» **Aim of the task**
Reproduce the records that follow in full, excluding any picture they contain.

» **Records provided**
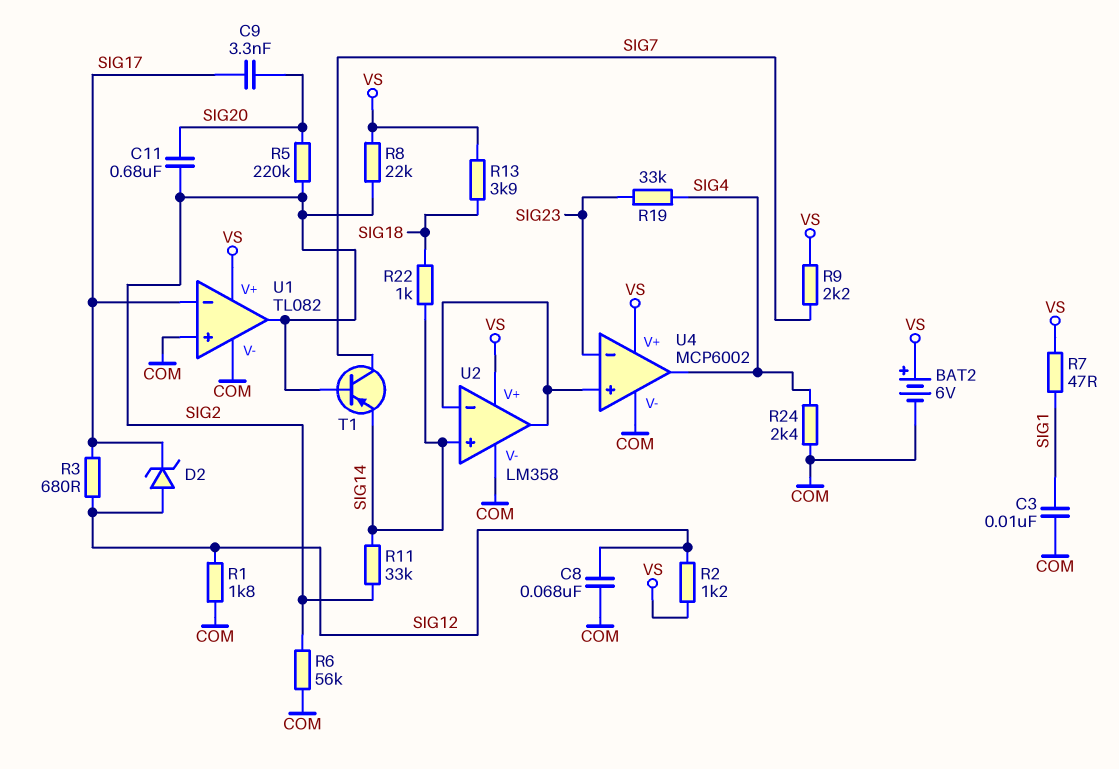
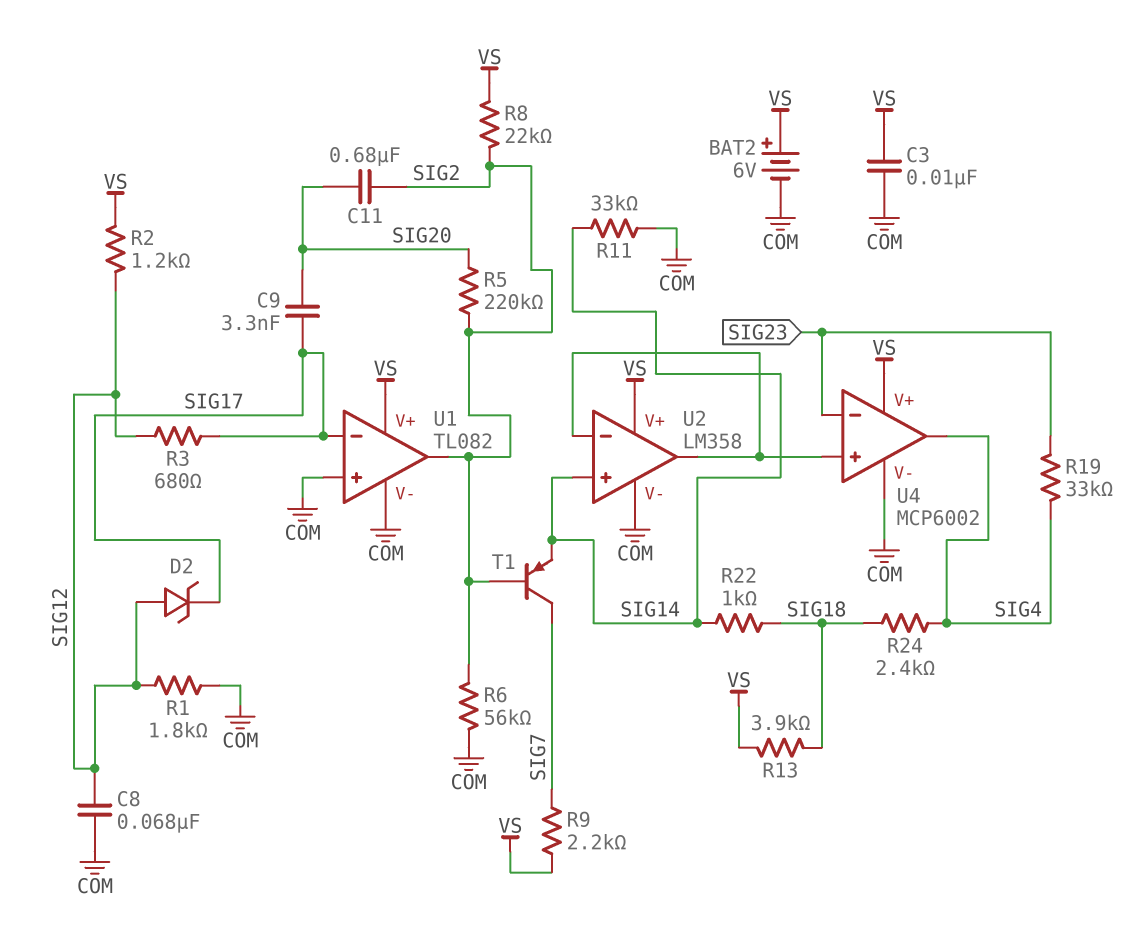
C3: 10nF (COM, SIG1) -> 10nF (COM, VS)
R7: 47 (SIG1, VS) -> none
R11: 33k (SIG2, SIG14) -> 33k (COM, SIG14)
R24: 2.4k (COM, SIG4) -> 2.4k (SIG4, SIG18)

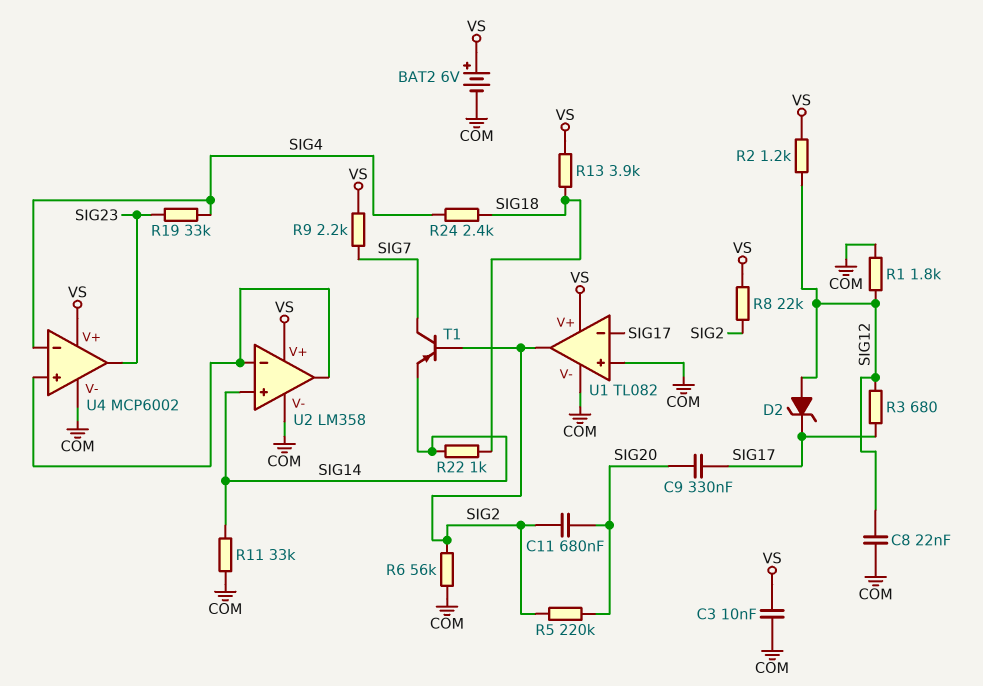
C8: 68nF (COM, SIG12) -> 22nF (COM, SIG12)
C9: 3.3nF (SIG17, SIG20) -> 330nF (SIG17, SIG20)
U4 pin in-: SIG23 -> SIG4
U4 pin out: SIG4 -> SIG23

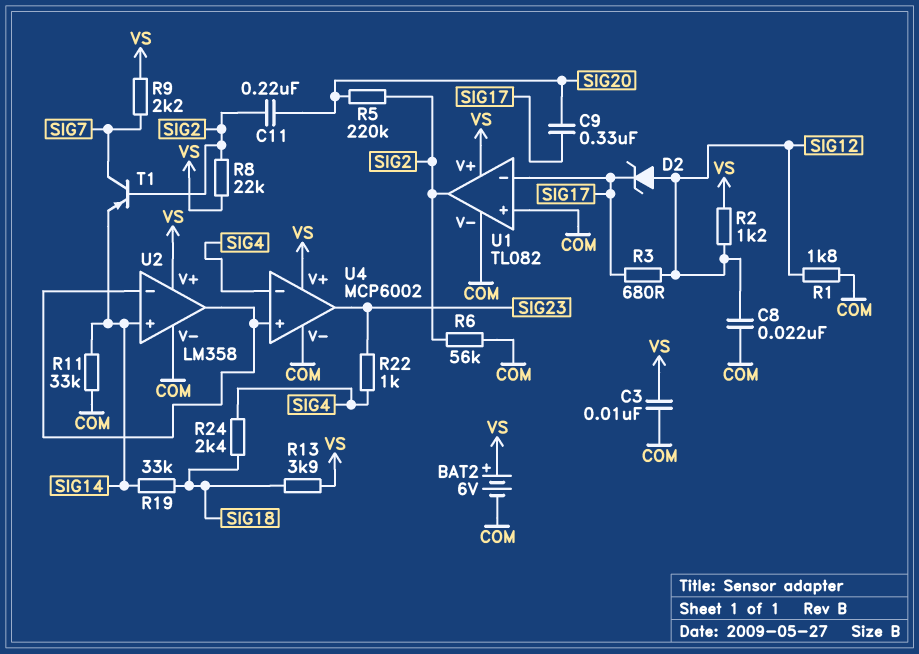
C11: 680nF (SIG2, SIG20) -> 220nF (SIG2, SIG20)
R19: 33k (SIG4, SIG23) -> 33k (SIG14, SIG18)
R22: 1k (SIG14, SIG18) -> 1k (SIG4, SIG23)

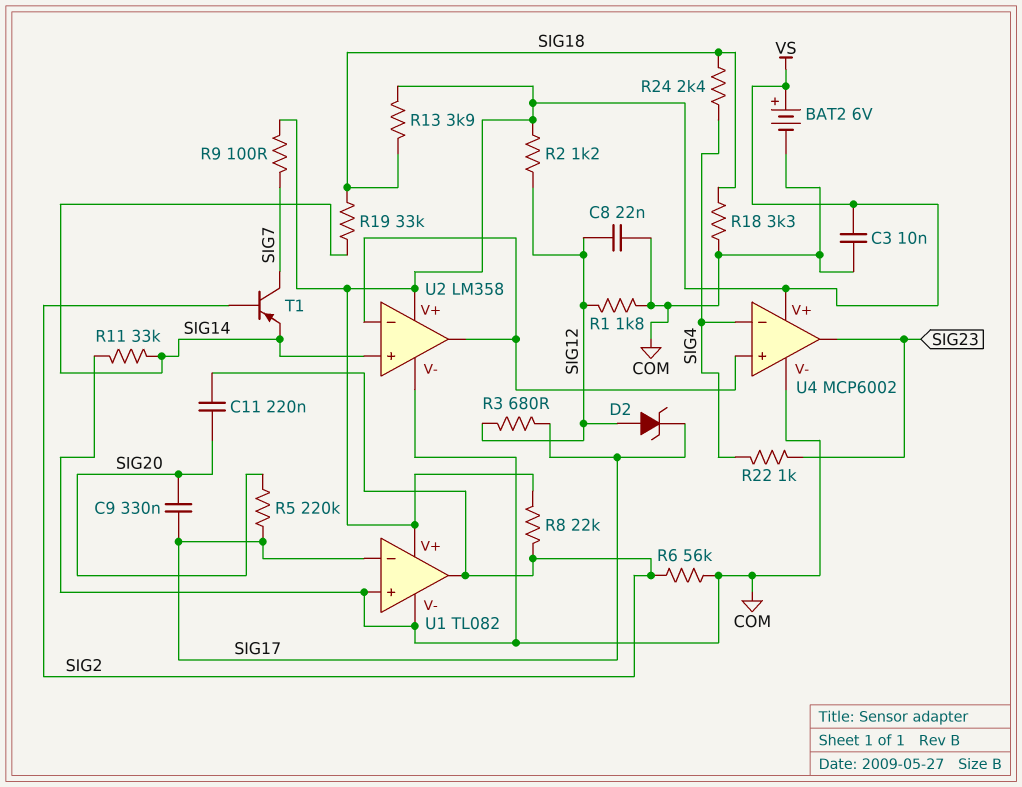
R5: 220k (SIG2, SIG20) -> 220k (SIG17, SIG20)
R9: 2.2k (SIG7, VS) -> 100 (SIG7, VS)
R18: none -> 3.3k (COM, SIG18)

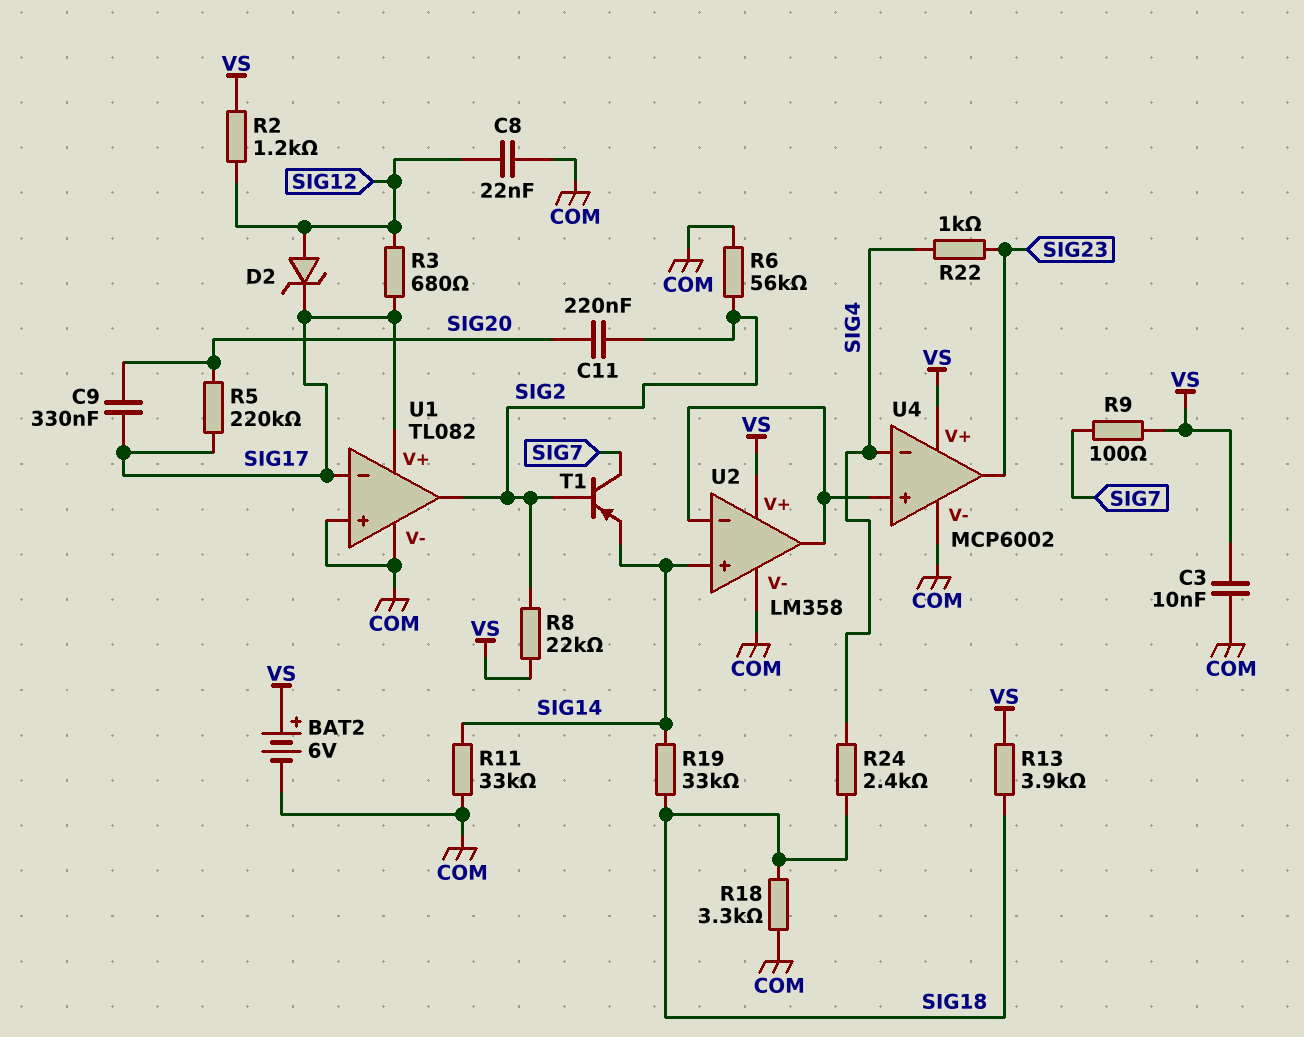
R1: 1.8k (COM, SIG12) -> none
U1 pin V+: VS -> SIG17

» **Your response**
C3: 10nF (COM, SIG1) -> 10nF (COM, VS)
R7: 47 (SIG1, VS) -> none
R11: 33k (SIG2, SIG14) -> 33k (COM, SIG14)
R24: 2.4k (COM, SIG4) -> 2.4k (SIG4, SIG18)

C8: 68nF (COM, SIG12) -> 22nF (COM, SIG12)
C9: 3.3nF (SIG17, SIG20) -> 330nF (SIG17, SIG20)
U4 pin in-: SIG23 -> SIG4
U4 pin out: SIG4 -> SIG23

C11: 680nF (SIG2, SIG20) -> 220nF (SIG2, SIG20)
R19: 33k (SIG4, SIG23) -> 33k (SIG14, SIG18)
R22: 1k (SIG14, SIG18) -> 1k (SIG4, SIG23)

R5: 220k (SIG2, SIG20) -> 220k (SIG17, SIG20)
R9: 2.2k (SIG7, VS) -> 100 (SIG7, VS)
R18: none -> 3.3k (COM, SIG18)

R1: 1.8k (COM, SIG12) -> none
U1 pin V+: VS -> SIG17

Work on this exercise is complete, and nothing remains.